● Your assignment:
Counting task for the entries below: give the number of lines that contain the word "purple", with no other text.

● Entries provided:
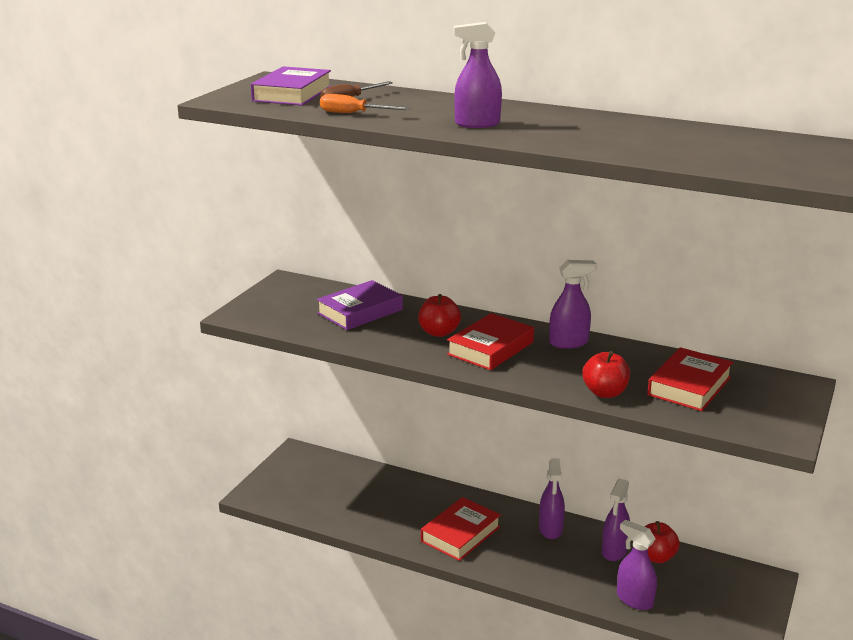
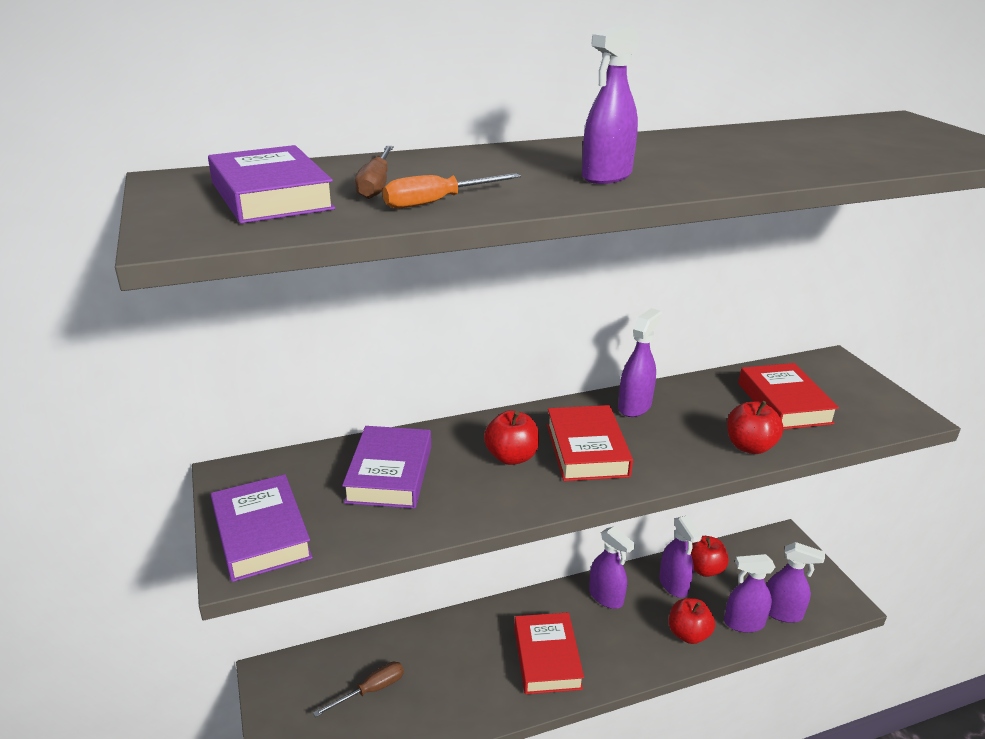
camera: 45 degrees left, 5 degrees up
(262, 308) = (261, 534): none -> purple book
(337, 488) = (370, 690): none -> brown screwdriver
(579, 580) = (688, 634): none -> red apple
(678, 613) = (782, 613): none -> purple spray bottle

● Solution to the exercise:
2